*** Block opens ***

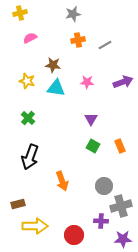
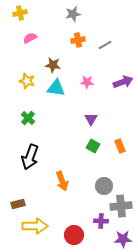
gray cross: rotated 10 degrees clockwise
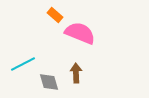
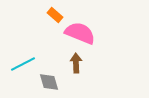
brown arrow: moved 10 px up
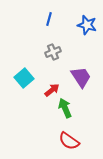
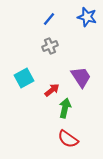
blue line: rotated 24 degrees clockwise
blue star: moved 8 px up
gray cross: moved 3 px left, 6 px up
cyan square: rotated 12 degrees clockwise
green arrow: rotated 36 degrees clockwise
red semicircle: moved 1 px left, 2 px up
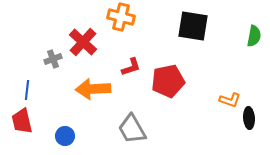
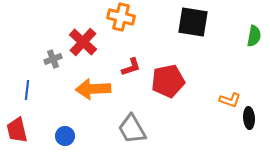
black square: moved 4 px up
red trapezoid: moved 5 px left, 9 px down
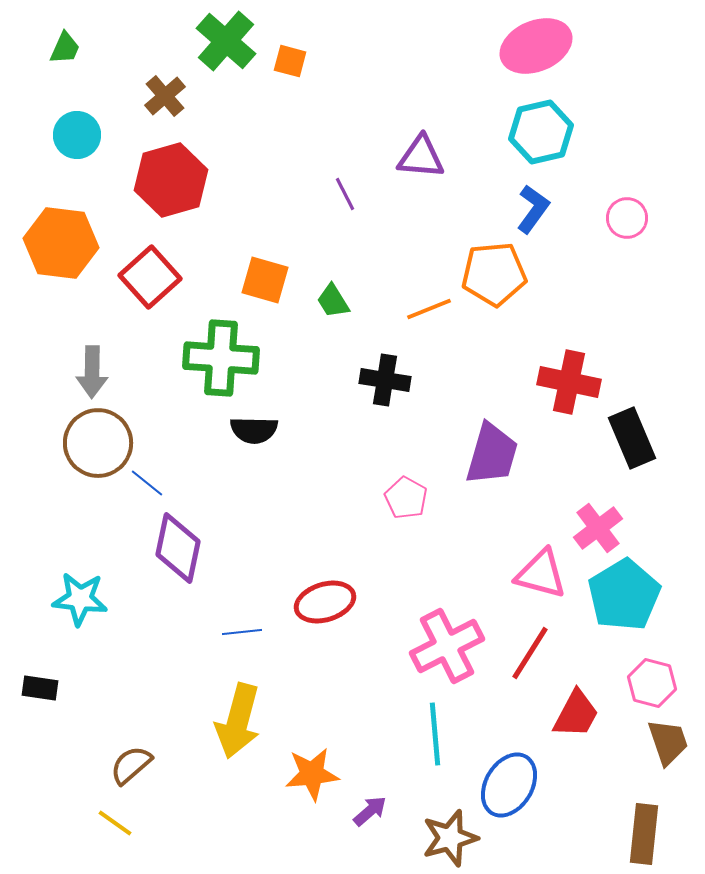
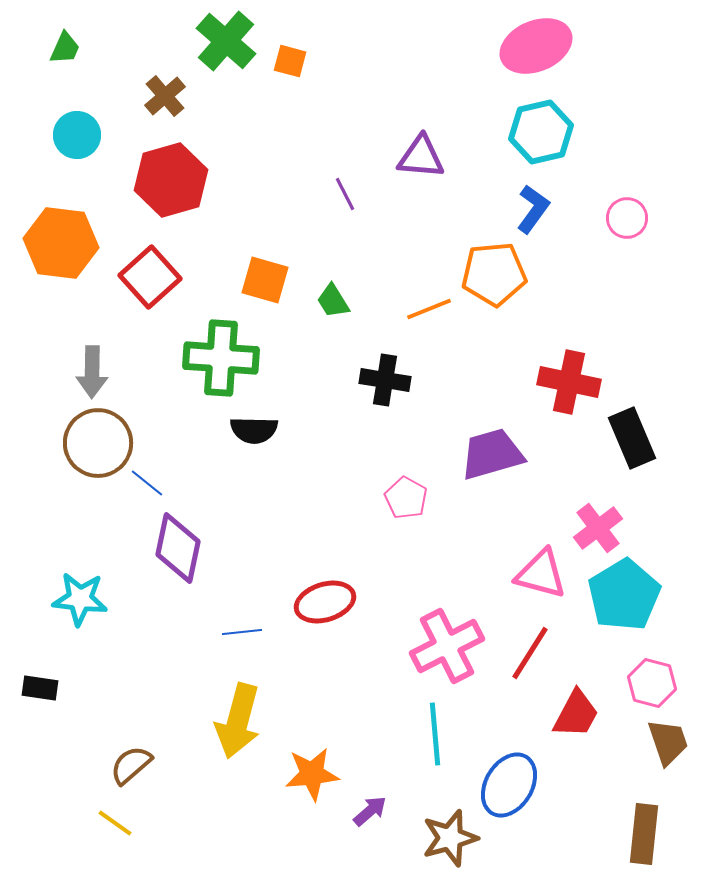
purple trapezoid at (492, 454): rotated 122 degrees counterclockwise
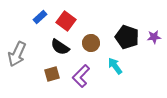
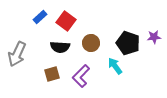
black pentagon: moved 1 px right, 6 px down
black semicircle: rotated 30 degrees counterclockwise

*** Block closes ***
*** Block opens ***

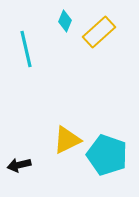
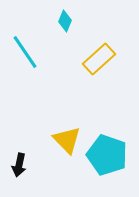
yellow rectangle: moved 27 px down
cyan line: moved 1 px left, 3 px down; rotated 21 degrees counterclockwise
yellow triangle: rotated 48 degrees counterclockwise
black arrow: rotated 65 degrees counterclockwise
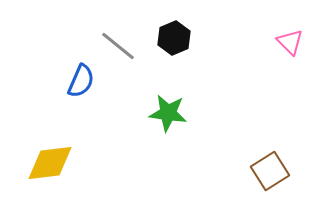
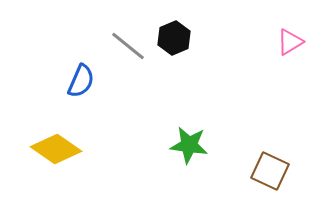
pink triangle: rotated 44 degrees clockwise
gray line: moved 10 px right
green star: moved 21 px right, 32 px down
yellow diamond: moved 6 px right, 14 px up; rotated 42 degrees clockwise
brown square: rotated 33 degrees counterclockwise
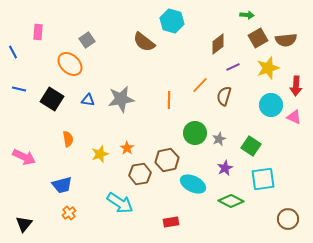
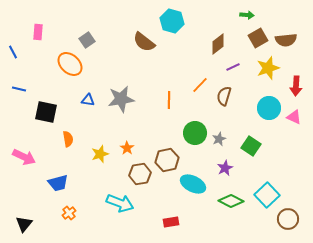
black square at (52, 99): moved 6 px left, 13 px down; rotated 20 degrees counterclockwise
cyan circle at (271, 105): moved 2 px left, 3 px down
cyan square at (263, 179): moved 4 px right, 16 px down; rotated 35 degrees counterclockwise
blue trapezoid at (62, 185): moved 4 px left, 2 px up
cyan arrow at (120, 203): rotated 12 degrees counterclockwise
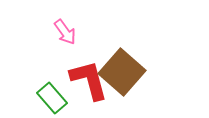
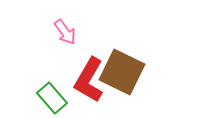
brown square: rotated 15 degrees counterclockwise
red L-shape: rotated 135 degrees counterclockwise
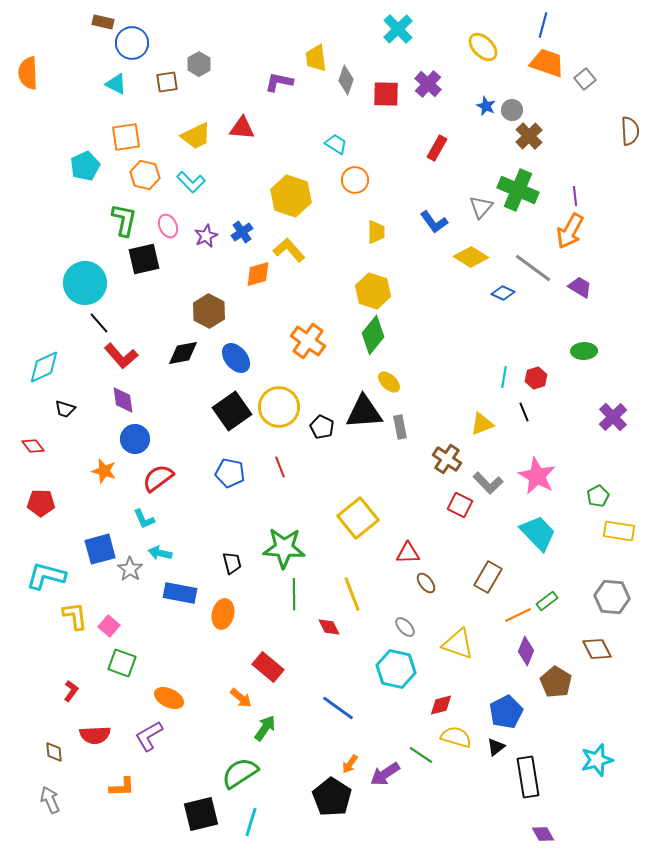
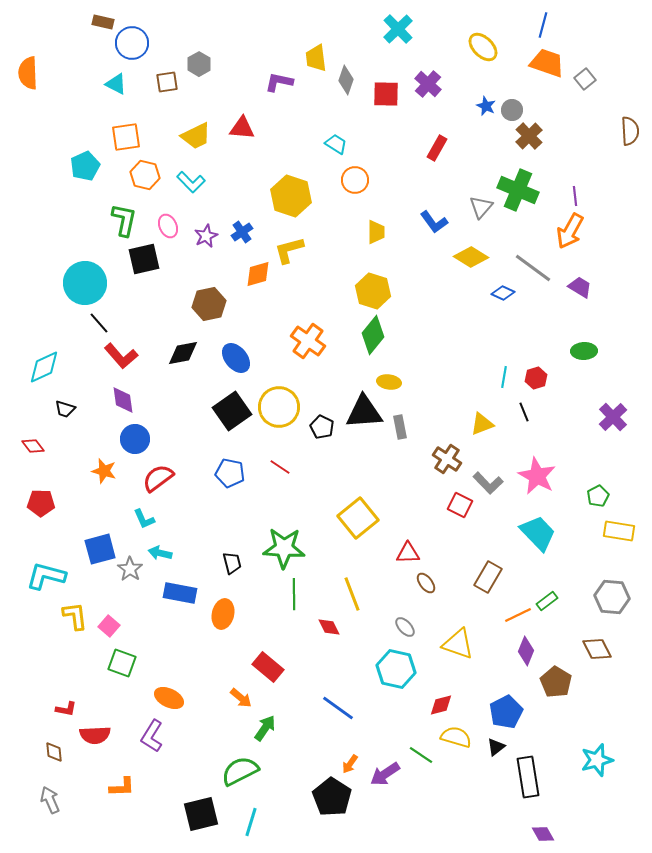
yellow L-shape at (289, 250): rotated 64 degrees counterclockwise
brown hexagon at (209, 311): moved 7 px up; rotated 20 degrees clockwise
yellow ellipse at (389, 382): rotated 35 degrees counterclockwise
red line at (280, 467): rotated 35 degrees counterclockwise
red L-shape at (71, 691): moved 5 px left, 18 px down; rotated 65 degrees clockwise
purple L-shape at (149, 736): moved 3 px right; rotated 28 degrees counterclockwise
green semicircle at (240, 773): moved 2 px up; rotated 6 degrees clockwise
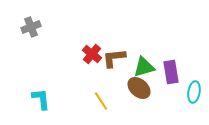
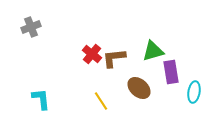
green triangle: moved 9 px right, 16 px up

*** Block closes ***
*** Block opens ***

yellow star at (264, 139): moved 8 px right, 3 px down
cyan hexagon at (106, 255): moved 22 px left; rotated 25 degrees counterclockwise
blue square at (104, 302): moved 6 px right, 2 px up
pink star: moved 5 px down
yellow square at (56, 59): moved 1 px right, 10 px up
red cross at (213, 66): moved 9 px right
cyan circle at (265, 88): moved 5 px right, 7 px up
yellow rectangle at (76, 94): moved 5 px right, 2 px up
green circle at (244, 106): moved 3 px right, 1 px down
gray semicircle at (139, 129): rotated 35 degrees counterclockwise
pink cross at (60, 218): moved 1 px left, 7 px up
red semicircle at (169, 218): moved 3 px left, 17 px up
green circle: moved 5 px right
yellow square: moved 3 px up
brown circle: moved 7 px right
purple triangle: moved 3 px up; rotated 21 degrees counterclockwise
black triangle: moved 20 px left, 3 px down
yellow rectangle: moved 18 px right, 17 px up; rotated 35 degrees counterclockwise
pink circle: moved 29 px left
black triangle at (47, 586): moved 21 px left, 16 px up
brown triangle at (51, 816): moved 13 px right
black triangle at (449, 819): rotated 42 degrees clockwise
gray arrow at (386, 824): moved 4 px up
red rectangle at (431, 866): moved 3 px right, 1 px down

*** Block closes ***

Tally the lines of the listing above that include the string "cross". Provide the total alone.

| Written solution |
4